-------- INPUT RECORDS

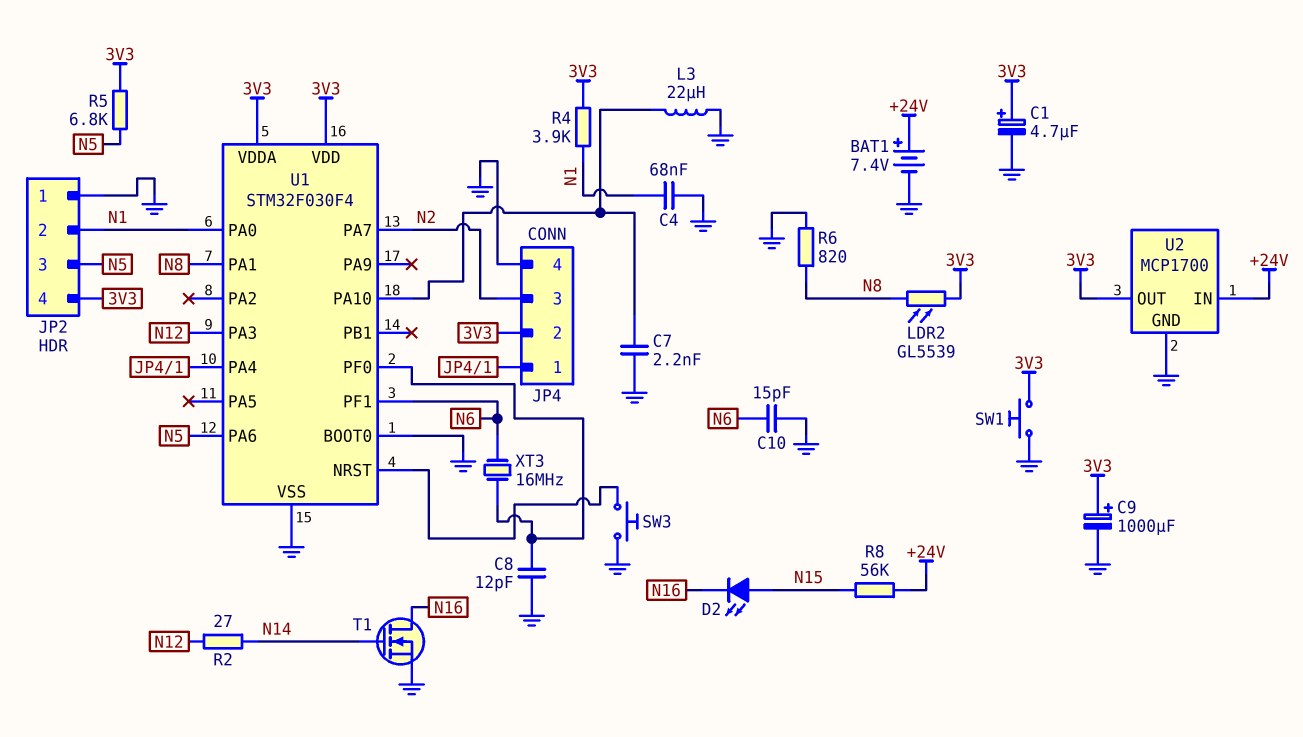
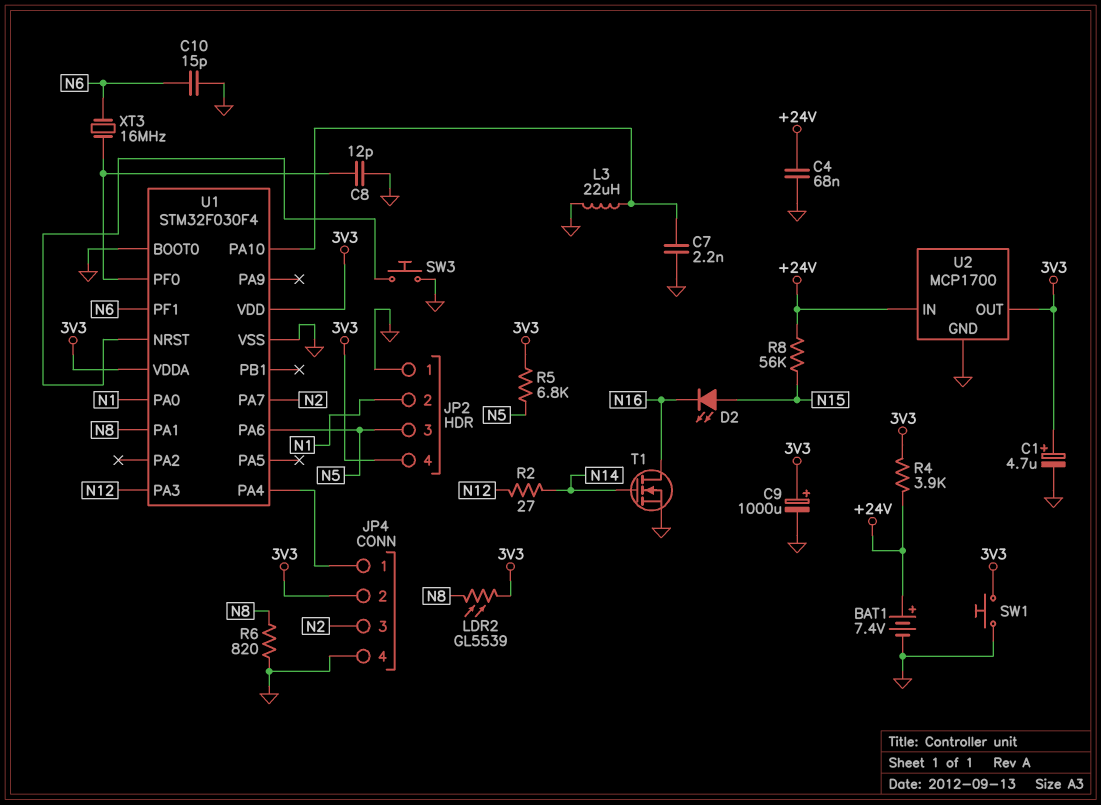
C4: 68nF (GND, N1) -> 68nF (+24V, GND)
R4: 3.9k (3V3, N1) -> 3.9k (+24V, 3V3)

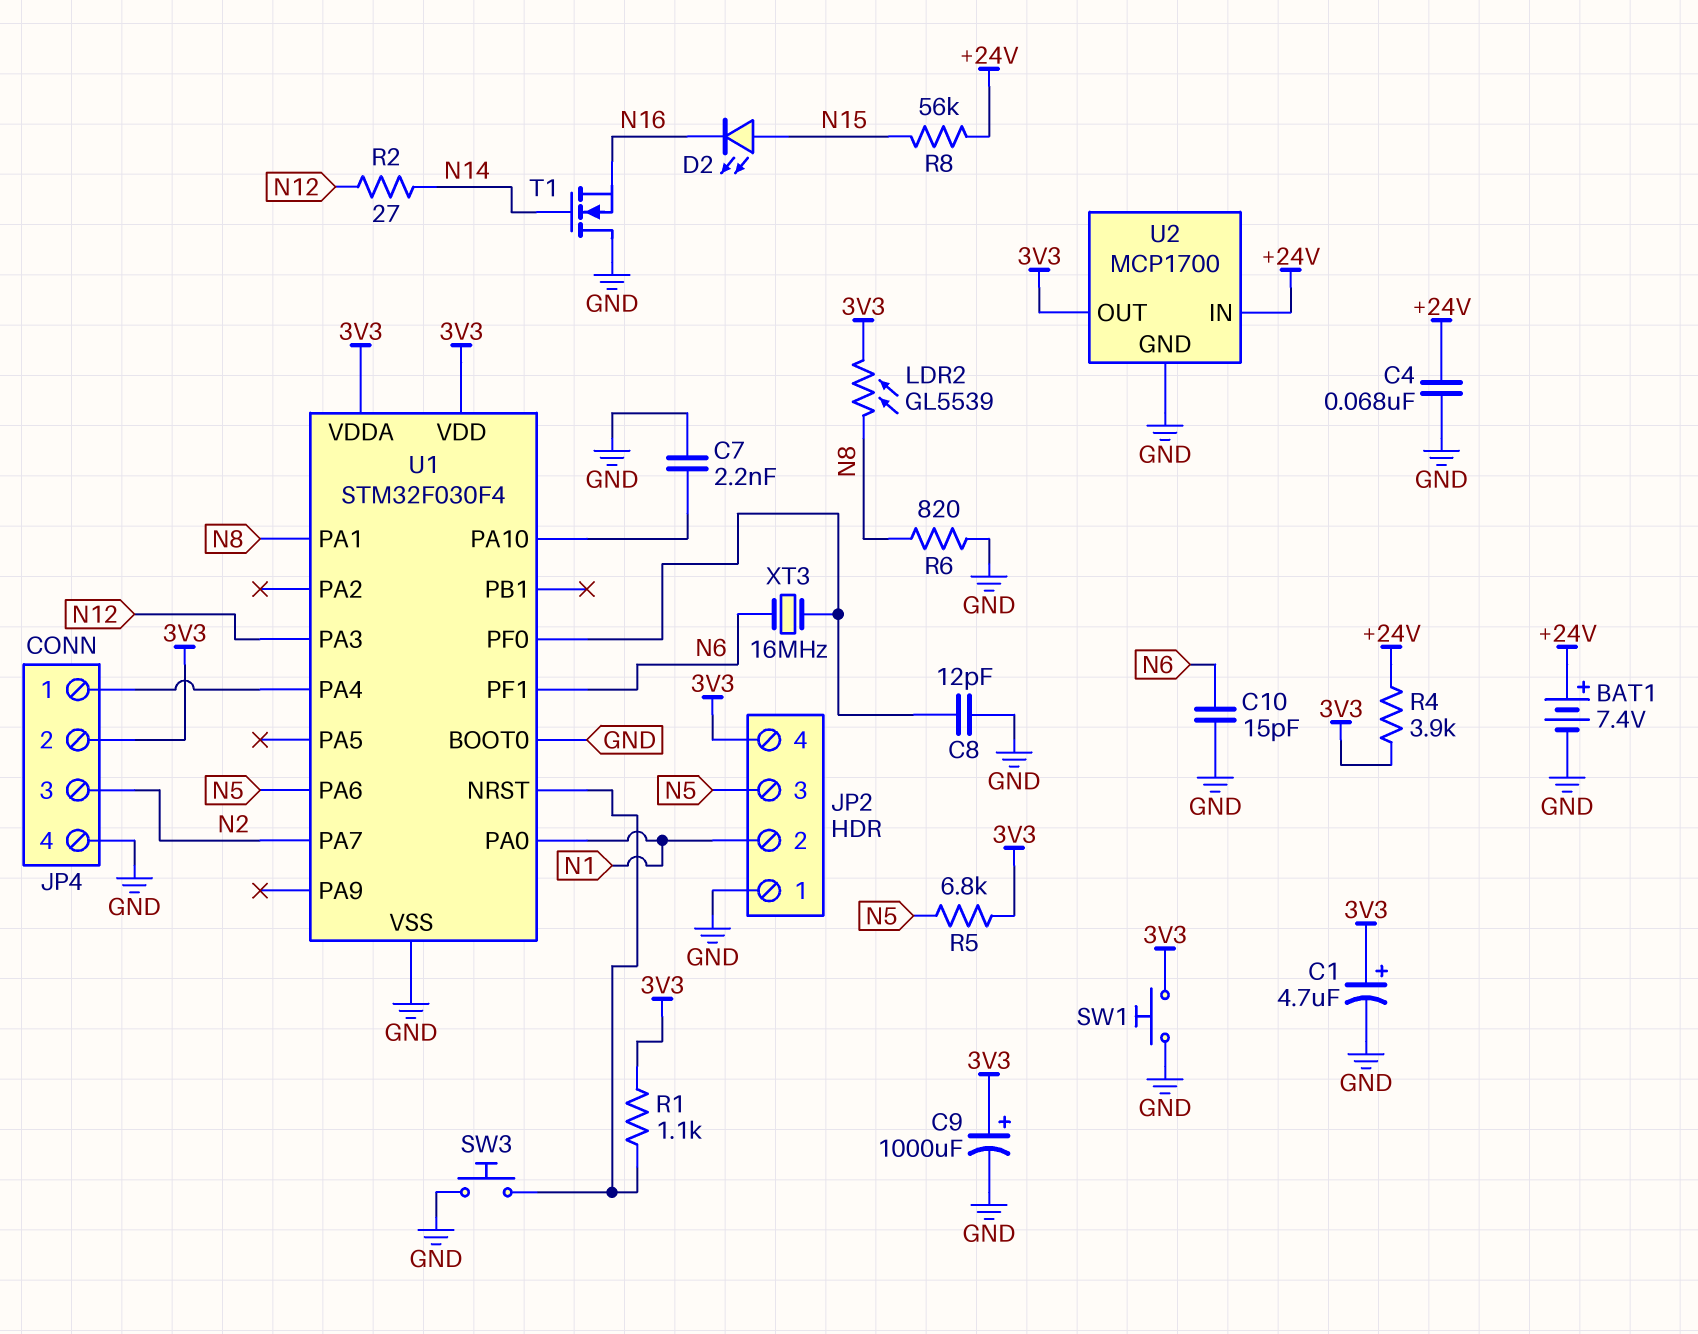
L3: 22uH (GND, U1/PA10) -> none
R1: none -> 1.1k (3V3, U1/NRST)
T1: NMOS (G N14, D N16, S GND) -> NMOS (G N14, D GND, S N16)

----------------

▶ WHAT TO WORK ON
Copy out the data verbatim, with no pictures.

▶ RESULT FOR THIS TASK
C4: 68nF (GND, N1) -> 68nF (+24V, GND)
R4: 3.9k (3V3, N1) -> 3.9k (+24V, 3V3)

L3: 22uH (GND, U1/PA10) -> none
R1: none -> 1.1k (3V3, U1/NRST)
T1: NMOS (G N14, D N16, S GND) -> NMOS (G N14, D GND, S N16)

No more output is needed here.